(Stored records)
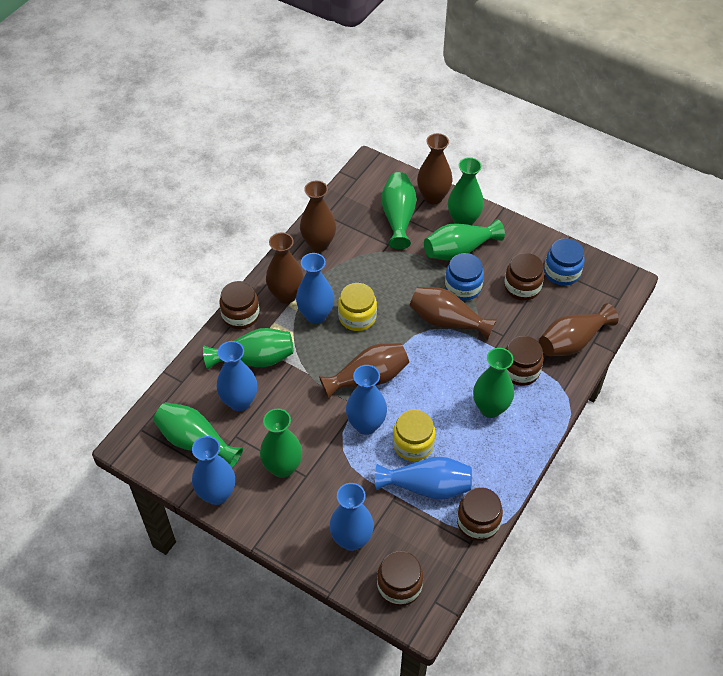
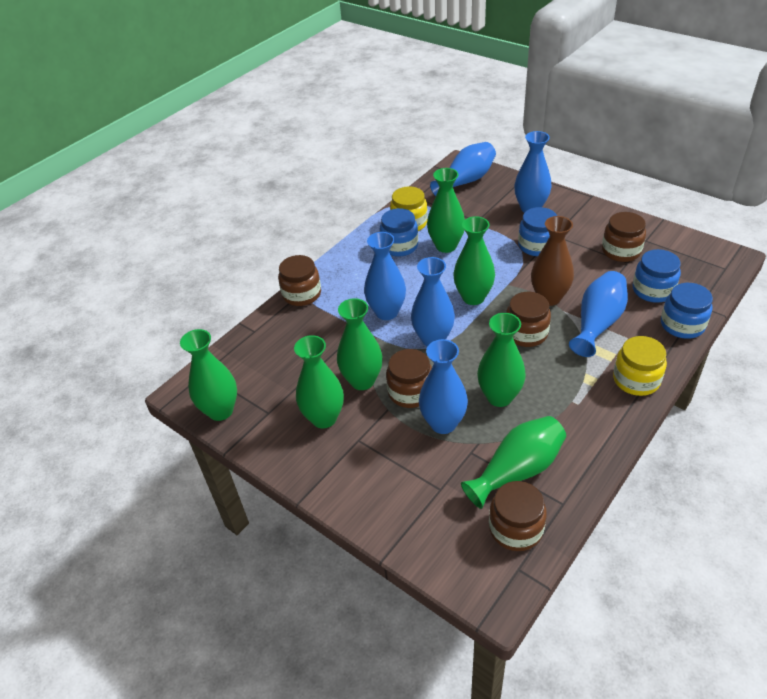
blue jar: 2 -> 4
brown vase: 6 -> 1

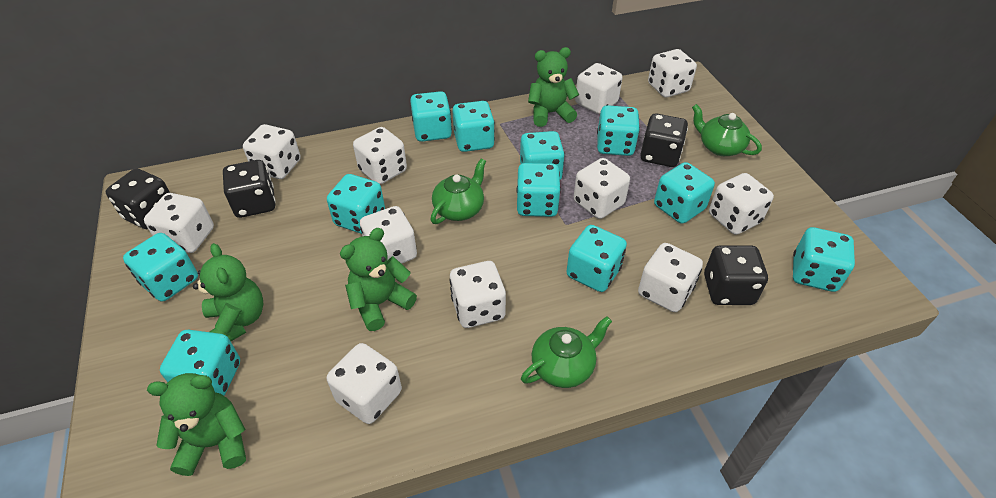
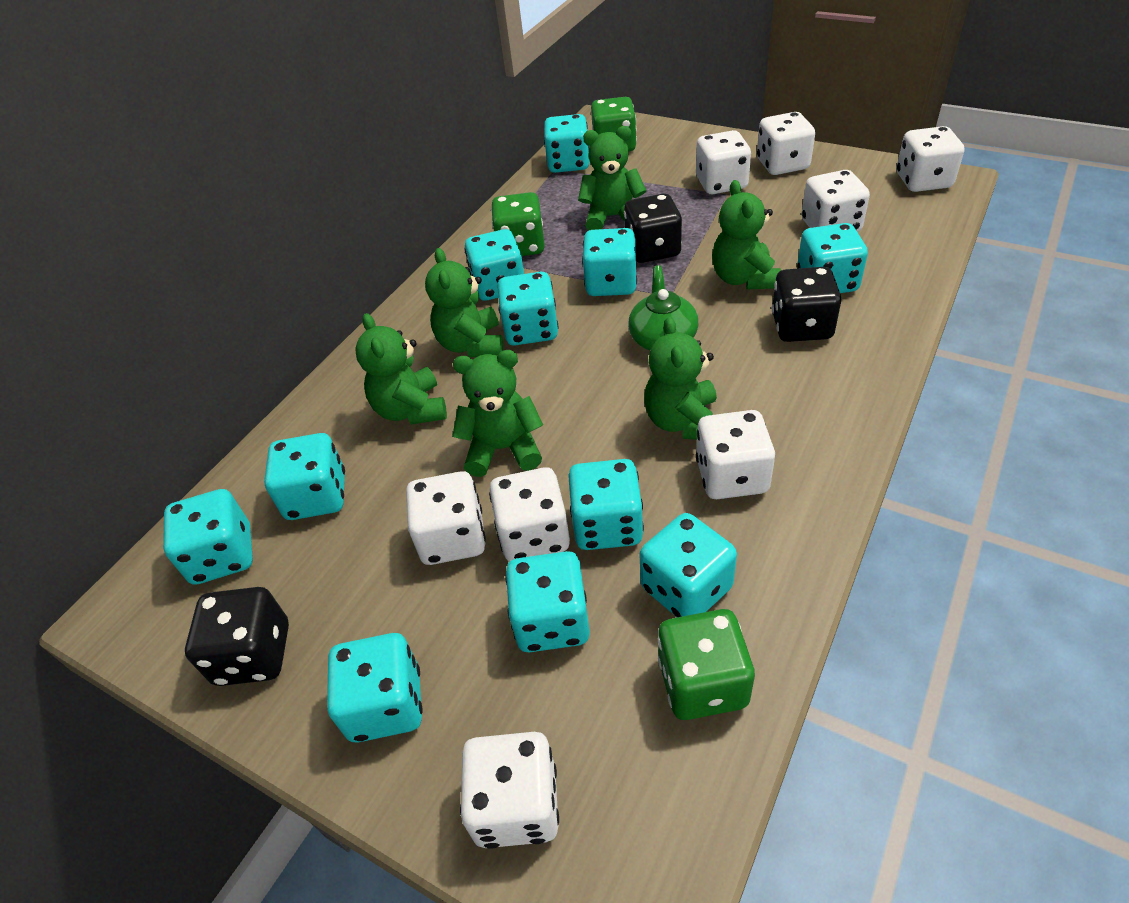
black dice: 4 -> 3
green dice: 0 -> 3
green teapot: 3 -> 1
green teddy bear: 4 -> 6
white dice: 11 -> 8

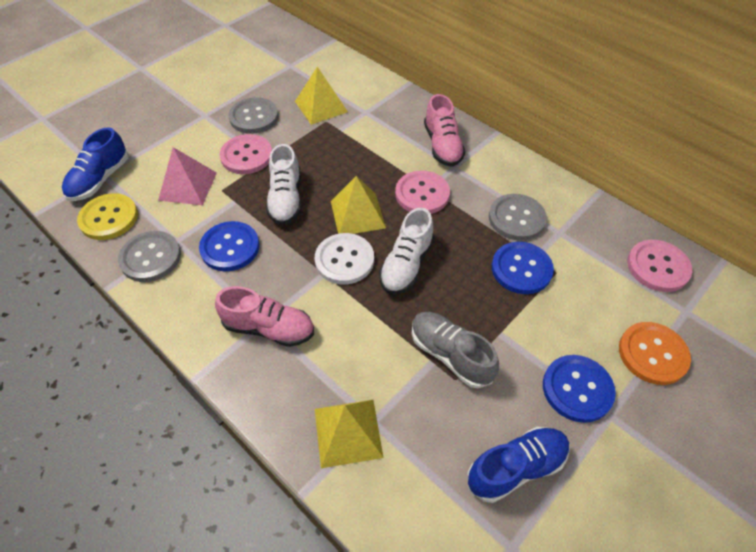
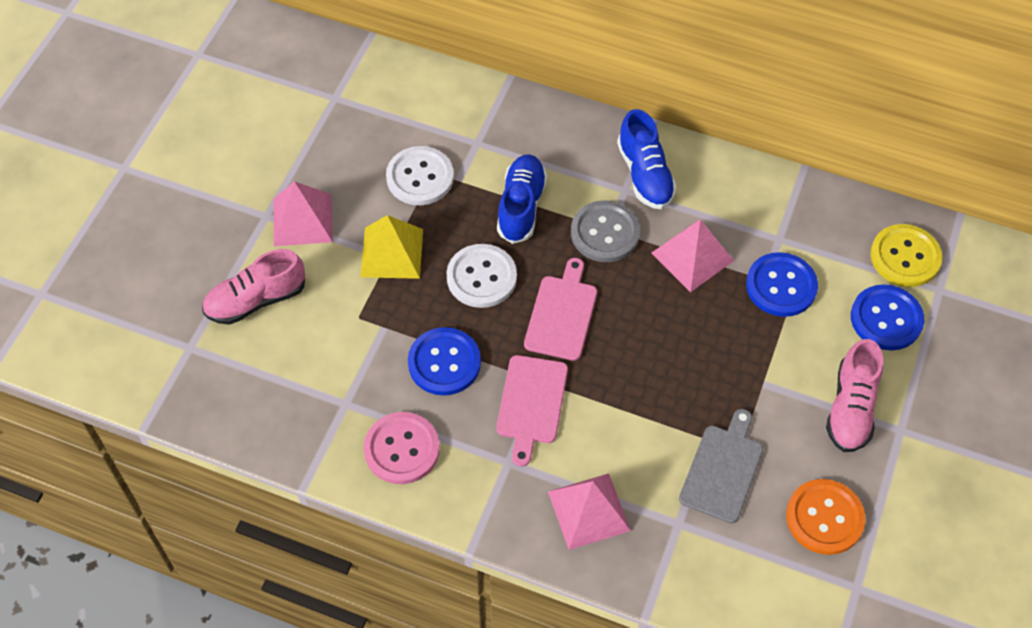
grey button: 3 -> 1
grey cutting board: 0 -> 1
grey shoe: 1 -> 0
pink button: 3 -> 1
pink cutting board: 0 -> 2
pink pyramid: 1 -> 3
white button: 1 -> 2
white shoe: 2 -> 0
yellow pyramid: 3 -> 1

▶ _TASK DESCRIPTION_: I would like an exact copy of the lines from the one holding "black dice: 4 -> 3" through the last line of the entries above, with the pictures left out.

▶ _RESPONSE BELOW_:
black dice: 4 -> 3
green dice: 0 -> 3
green teapot: 3 -> 1
green teddy bear: 4 -> 6
white dice: 11 -> 8

grey button: 3 -> 1
grey cutting board: 0 -> 1
grey shoe: 1 -> 0
pink button: 3 -> 1
pink cutting board: 0 -> 2
pink pyramid: 1 -> 3
white button: 1 -> 2
white shoe: 2 -> 0
yellow pyramid: 3 -> 1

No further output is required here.